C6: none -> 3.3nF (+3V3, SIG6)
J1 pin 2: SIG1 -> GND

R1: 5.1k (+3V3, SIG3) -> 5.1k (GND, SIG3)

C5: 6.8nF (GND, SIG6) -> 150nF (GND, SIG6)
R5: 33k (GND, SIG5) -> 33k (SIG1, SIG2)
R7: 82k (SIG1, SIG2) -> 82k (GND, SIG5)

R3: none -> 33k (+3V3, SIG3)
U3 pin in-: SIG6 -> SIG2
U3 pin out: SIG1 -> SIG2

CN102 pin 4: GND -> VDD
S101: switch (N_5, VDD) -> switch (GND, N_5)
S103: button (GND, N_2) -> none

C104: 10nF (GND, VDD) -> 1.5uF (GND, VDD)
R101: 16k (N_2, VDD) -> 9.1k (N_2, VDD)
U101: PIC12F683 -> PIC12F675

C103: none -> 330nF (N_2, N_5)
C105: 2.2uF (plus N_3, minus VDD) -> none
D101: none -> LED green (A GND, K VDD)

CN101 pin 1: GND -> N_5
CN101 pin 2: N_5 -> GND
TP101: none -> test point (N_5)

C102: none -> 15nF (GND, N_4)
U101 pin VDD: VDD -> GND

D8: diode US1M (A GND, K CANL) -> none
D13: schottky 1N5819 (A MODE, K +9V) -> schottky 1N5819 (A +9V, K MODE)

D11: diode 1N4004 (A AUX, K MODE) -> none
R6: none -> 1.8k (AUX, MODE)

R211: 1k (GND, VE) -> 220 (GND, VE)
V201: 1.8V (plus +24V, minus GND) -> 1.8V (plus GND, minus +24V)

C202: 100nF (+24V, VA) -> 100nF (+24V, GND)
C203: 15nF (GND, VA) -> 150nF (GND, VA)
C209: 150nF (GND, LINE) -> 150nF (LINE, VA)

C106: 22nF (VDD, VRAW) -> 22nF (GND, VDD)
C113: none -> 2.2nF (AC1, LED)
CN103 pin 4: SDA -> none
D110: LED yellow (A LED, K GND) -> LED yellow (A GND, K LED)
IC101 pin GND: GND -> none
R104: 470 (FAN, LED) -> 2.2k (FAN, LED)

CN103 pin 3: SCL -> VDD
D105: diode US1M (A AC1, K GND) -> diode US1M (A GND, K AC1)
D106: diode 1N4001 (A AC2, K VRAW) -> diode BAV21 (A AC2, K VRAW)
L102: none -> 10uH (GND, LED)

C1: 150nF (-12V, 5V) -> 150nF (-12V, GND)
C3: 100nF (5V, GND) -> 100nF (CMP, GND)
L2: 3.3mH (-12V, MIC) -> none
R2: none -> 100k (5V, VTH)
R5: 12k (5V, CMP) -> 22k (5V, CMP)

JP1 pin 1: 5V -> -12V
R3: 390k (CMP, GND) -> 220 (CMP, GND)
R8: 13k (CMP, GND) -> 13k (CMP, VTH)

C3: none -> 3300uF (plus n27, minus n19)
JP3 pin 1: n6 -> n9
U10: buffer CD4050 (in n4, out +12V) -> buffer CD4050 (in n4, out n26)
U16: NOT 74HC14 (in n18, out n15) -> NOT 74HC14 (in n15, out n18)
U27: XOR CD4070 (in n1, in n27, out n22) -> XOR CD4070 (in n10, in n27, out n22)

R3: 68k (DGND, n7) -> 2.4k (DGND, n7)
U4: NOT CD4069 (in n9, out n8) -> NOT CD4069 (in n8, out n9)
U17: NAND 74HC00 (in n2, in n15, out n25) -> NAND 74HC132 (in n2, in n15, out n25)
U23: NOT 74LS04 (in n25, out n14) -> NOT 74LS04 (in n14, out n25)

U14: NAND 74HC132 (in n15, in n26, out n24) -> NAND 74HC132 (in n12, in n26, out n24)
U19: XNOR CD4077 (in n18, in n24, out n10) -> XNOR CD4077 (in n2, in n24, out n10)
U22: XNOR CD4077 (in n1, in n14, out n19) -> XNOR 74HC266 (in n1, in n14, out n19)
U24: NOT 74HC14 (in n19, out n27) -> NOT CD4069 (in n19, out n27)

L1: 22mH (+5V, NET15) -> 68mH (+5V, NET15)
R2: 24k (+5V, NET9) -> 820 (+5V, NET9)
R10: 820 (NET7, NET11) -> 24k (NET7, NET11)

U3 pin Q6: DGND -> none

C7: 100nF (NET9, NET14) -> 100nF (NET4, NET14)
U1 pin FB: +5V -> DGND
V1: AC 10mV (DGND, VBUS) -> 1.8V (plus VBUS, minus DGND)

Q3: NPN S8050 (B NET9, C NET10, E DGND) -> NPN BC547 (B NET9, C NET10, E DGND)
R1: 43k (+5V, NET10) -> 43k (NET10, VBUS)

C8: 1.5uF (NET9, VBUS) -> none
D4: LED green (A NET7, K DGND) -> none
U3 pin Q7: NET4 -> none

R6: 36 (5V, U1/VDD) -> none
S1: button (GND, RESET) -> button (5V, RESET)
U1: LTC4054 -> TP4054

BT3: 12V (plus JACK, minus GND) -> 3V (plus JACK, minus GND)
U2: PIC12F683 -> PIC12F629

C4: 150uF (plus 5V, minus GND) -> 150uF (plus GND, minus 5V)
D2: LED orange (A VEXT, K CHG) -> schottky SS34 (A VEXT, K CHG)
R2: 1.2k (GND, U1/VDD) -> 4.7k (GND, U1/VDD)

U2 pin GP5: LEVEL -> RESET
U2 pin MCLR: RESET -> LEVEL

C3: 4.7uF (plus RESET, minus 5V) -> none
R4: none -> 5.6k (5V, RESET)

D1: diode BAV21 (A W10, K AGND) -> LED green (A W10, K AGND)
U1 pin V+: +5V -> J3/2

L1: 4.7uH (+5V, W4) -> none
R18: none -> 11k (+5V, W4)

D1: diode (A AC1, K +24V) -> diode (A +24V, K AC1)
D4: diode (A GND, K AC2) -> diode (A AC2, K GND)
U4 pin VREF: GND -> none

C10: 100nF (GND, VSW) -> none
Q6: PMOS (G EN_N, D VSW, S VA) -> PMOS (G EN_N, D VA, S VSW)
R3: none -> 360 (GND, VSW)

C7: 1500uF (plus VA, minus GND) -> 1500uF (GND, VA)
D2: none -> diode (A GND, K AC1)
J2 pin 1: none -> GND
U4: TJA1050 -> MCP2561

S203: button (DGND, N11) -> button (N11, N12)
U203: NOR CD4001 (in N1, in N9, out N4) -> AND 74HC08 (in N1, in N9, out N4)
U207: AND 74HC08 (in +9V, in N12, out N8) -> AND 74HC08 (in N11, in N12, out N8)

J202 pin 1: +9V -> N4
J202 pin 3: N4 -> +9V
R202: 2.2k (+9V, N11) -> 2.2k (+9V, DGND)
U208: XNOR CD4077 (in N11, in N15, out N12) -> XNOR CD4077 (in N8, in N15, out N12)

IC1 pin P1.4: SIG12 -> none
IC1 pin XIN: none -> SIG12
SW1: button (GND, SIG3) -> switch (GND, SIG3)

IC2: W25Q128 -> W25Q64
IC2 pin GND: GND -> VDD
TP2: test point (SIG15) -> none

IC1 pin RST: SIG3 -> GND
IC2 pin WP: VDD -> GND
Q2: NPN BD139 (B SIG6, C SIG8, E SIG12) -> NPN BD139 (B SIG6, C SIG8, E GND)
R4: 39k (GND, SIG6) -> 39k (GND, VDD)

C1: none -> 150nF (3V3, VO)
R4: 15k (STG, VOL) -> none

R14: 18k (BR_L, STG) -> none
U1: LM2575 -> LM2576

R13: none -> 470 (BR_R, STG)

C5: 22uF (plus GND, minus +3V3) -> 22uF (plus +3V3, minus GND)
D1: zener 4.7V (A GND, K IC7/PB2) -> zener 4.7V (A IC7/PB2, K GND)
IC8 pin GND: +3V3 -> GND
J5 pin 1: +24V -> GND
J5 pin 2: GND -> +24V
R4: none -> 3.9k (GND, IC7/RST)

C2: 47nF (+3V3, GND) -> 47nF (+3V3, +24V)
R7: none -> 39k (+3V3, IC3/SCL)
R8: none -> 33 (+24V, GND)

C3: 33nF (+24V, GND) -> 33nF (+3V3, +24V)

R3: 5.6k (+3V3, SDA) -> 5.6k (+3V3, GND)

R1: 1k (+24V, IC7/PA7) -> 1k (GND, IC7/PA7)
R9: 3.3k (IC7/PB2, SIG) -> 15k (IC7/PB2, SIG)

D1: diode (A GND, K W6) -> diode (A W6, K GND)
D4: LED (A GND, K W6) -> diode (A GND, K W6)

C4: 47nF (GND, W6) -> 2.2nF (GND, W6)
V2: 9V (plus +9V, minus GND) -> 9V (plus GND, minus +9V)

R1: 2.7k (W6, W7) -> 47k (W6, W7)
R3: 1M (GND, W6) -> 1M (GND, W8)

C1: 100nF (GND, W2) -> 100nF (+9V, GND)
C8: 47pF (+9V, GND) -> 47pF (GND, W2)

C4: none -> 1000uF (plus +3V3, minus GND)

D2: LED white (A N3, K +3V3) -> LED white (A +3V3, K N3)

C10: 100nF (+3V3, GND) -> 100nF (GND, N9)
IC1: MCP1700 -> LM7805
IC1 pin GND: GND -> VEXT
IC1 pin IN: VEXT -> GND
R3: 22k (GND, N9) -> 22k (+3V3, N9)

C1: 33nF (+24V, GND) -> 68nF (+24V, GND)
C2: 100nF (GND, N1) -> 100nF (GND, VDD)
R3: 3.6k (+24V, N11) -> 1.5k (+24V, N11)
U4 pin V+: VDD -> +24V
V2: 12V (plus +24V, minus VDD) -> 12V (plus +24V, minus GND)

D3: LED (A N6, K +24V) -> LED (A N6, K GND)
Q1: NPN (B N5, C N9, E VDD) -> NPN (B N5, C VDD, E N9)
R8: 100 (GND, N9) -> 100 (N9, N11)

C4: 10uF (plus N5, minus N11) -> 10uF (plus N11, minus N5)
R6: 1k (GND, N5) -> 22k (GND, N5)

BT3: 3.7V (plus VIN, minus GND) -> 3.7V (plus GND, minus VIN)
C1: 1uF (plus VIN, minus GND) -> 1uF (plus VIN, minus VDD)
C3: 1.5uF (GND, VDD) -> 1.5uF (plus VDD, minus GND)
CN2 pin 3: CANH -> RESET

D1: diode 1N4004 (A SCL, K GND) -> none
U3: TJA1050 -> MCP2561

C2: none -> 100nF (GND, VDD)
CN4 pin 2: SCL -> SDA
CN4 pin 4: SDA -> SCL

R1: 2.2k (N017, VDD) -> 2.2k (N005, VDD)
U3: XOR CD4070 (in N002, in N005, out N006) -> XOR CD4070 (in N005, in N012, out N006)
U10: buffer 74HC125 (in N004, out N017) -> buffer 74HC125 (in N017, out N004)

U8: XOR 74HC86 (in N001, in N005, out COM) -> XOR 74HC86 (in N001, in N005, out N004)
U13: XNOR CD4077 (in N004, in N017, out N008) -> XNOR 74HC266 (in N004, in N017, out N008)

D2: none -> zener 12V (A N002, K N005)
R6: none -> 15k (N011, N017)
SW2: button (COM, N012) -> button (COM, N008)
———
> _Exercise_: How many lines of the listing above hold "point"? Answer with the number alone.

> _Your solution_: 2